■ Supplied records
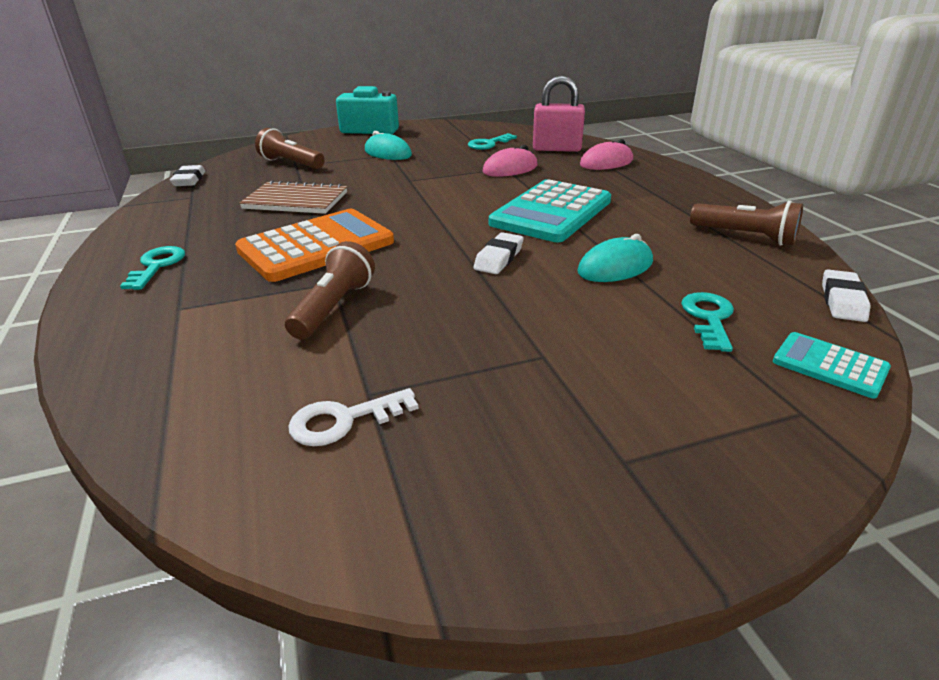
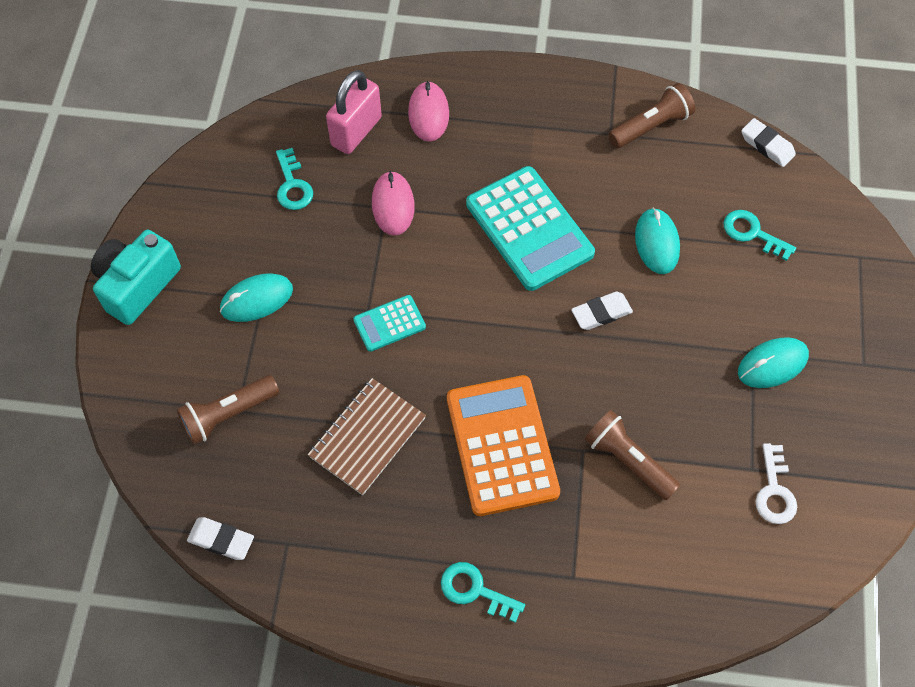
camera: 65 degrees left, 30 degrees up
(499, 258) = (601, 313): white eraser -> white eraser turned 75 degrees counterclockwise
(539, 374) = (772, 364): none -> turquoise mouse
(829, 365) = (827, 210): turquoise calculator -> turquoise calculator (389, 323)

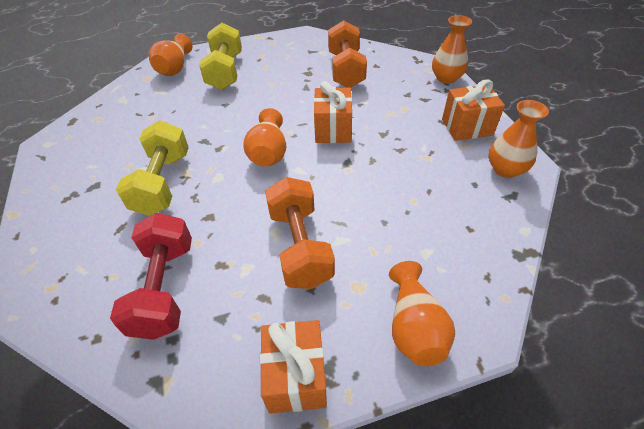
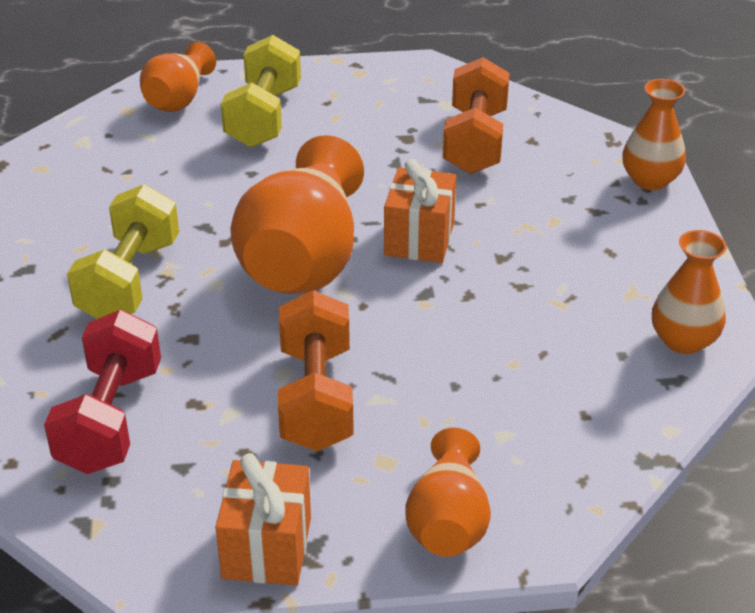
camera: 10 degrees right, 10 degrees down
(268, 153) = (303, 260): orange vase -> orange vase, size x1.78
(467, 127) = (649, 267): orange gift -> none

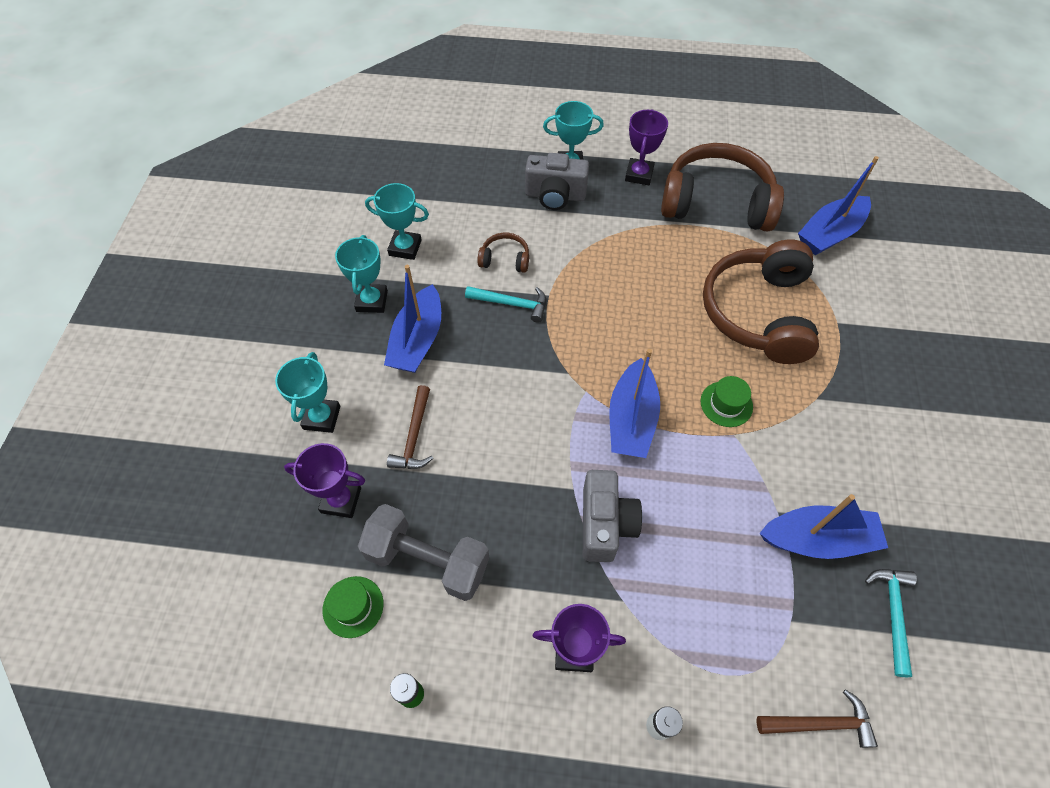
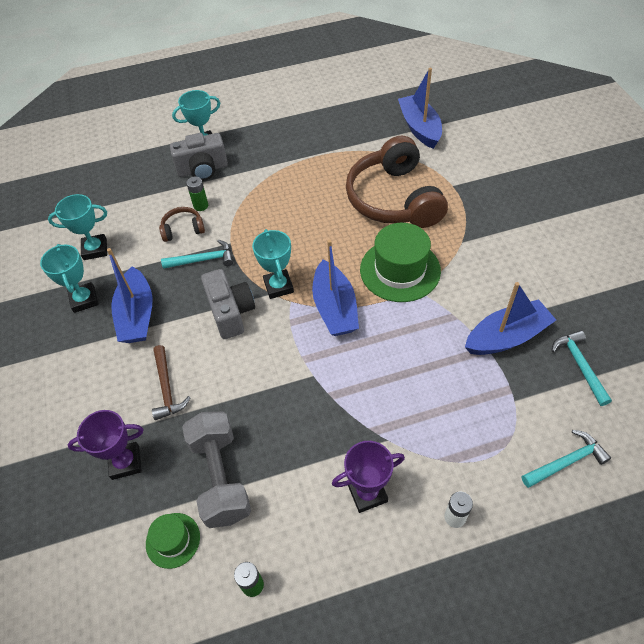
camera: 20 degrees left, 5 degrees down
(322, 417) = (80, 405): turquoise trophy -> turquoise trophy (278, 286)
(428, 560) = (220, 477): grey dumbbell -> grey dumbbell turned 75 degrees clockwise
(535, 238) = (201, 206): none -> green battery
(605, 524) = (349, 390): grey camera -> grey camera (231, 312)
(639, 175) = (262, 133): purple trophy -> none
(716, 202) = (329, 134): brown headphones -> none
(726, 404) = (400, 270): green hat -> green hat, size x1.90
(820, 723) = (566, 462): brown hammer -> turquoise hammer
(829, 234) = (420, 128): blue boat -> blue boat turned 135 degrees clockwise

■ What you need to do
Set down, word for word, the line that contains "(820, 723) = (566, 462): brown" and all lines after it up to the end of the listing.

■ Answer to this exercise
(820, 723) = (566, 462): brown hammer -> turquoise hammer
(829, 234) = (420, 128): blue boat -> blue boat turned 135 degrees clockwise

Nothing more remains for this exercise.